<<<<
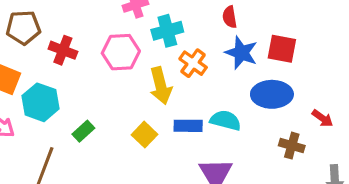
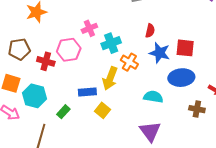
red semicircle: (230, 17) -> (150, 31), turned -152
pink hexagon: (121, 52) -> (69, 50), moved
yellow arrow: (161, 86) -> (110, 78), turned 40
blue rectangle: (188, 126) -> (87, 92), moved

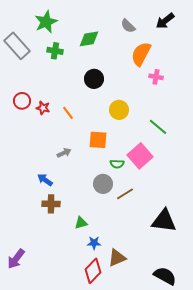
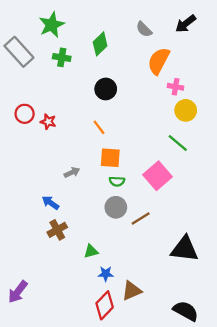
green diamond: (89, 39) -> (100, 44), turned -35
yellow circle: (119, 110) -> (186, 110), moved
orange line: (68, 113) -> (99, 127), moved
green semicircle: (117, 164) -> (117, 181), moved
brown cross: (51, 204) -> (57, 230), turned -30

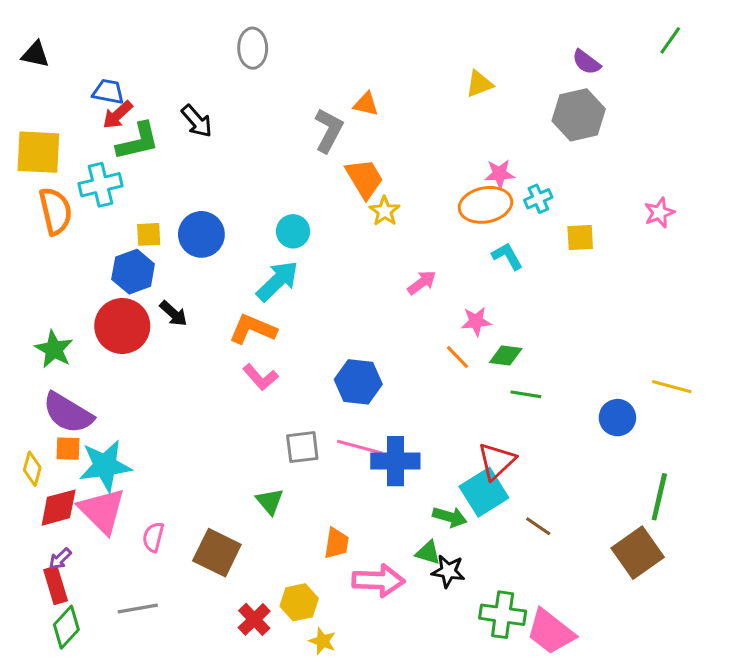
>>>>
<<<<
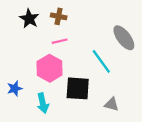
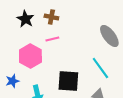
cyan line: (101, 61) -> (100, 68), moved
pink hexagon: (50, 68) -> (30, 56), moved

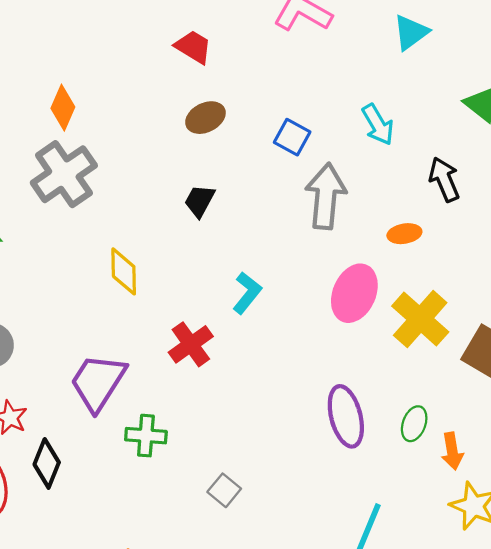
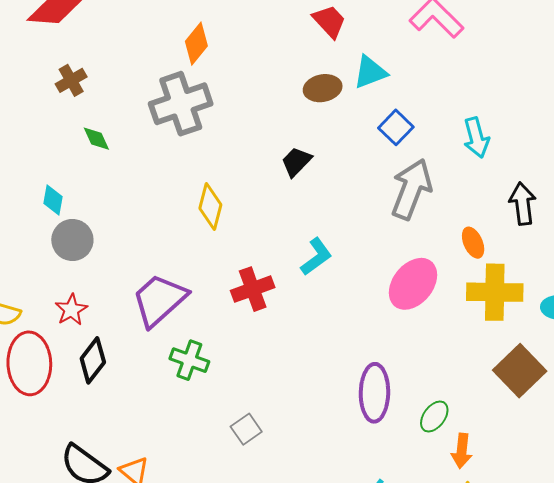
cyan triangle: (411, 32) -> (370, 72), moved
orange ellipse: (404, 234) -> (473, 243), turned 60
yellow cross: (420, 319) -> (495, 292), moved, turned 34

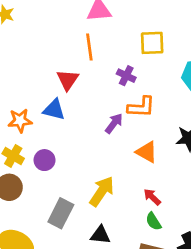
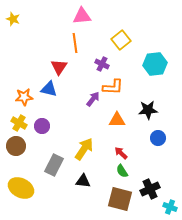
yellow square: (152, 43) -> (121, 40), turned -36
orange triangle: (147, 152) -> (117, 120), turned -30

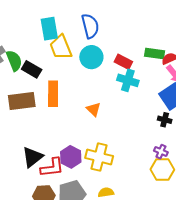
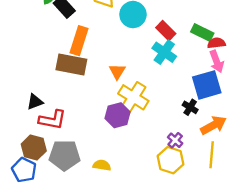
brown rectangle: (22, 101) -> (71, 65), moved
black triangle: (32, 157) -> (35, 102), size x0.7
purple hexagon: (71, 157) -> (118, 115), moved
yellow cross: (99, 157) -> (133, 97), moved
>>>>
[TASK TO CARRY OUT]: Look for the word "hexagon" in the listing above, and copy every line where you find it.

[EXERCISE OUTPUT]:
pink hexagon: (121, 52) -> (69, 50), moved
pink hexagon: (50, 68) -> (30, 56), moved
purple hexagon: (71, 157) -> (118, 115), moved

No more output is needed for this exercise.